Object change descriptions
****************
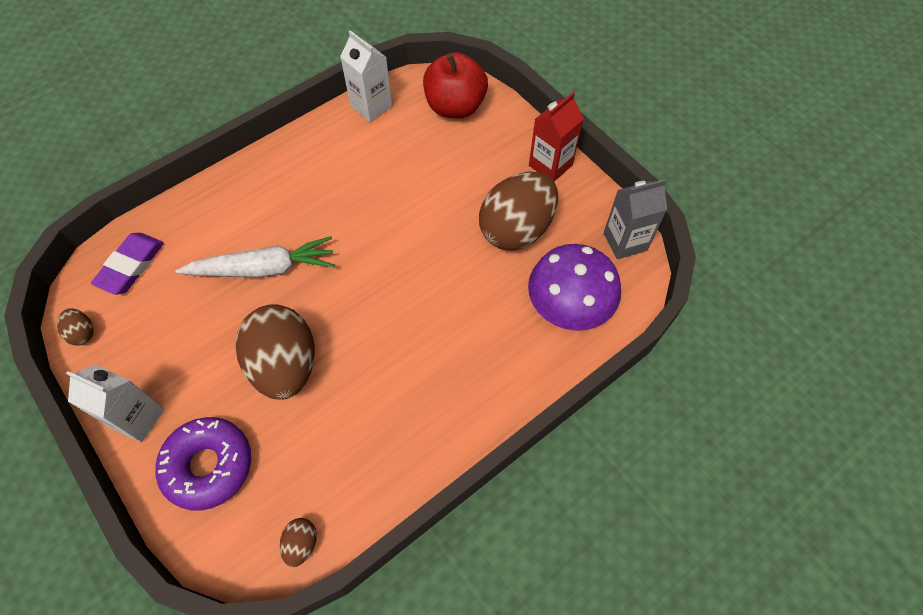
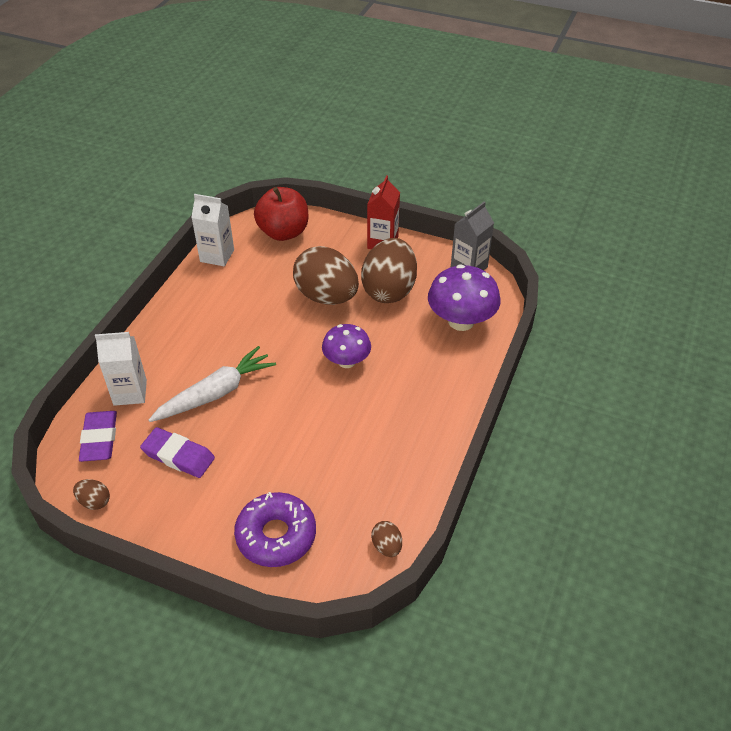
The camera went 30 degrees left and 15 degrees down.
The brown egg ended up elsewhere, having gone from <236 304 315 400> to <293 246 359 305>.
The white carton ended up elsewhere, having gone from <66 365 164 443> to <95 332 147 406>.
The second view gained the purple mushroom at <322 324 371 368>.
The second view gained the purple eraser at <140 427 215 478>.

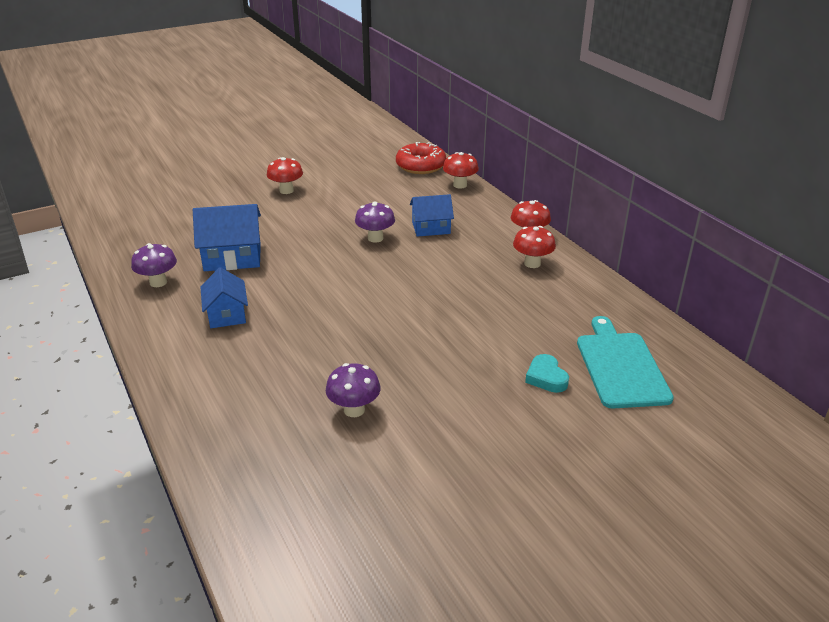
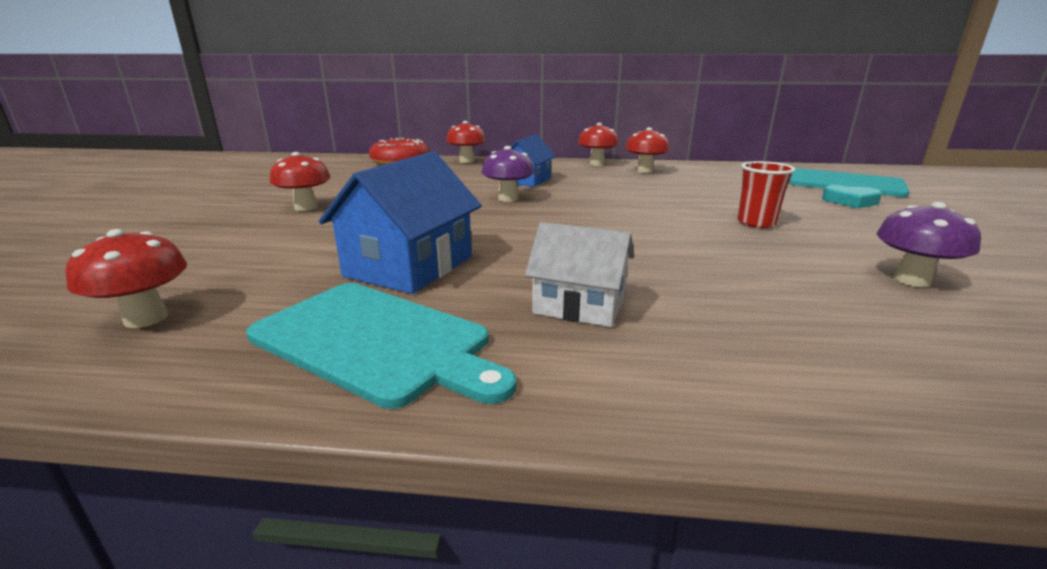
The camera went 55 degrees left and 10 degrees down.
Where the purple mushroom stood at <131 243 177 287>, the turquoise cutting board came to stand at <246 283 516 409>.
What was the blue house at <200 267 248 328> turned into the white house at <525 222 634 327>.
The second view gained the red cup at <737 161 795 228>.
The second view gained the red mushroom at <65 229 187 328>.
****************
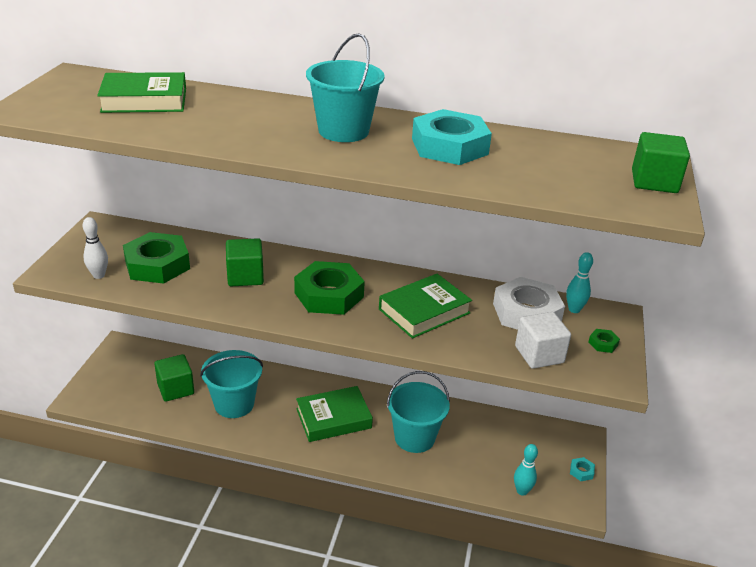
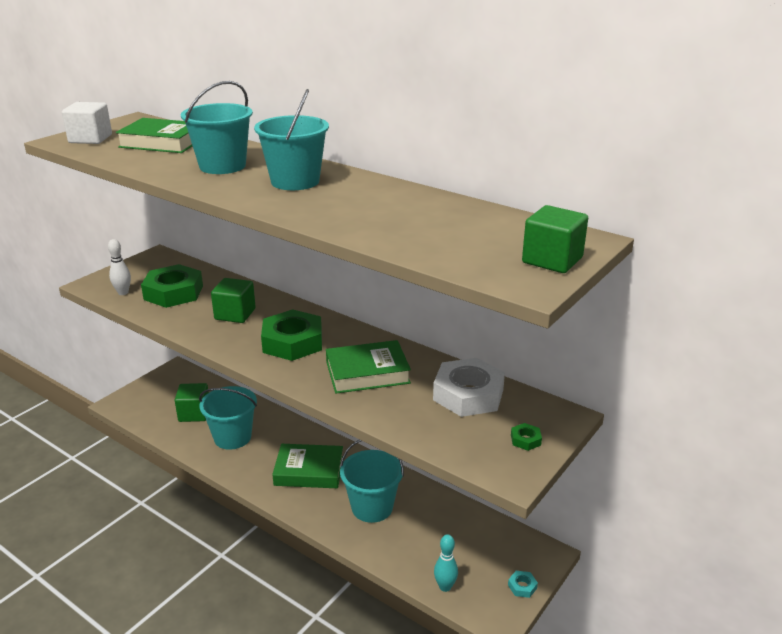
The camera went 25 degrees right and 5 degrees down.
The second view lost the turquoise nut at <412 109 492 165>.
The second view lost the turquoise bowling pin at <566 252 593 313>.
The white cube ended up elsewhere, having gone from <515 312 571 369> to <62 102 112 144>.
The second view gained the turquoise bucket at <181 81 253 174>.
****************
## EXERCISE OBJECTIVE
Sift the data above for lines with "second", then copy each one.

## PROBLEM SOLUTION
The second view gained the purple mushroom at <322 324 371 368>.
The second view gained the purple eraser at <140 427 215 478>.
The second view gained the red cup at <737 161 795 228>.
The second view gained the red mushroom at <65 229 187 328>.
The second view lost the turquoise nut at <412 109 492 165>.
The second view lost the turquoise bowling pin at <566 252 593 313>.
The second view gained the turquoise bucket at <181 81 253 174>.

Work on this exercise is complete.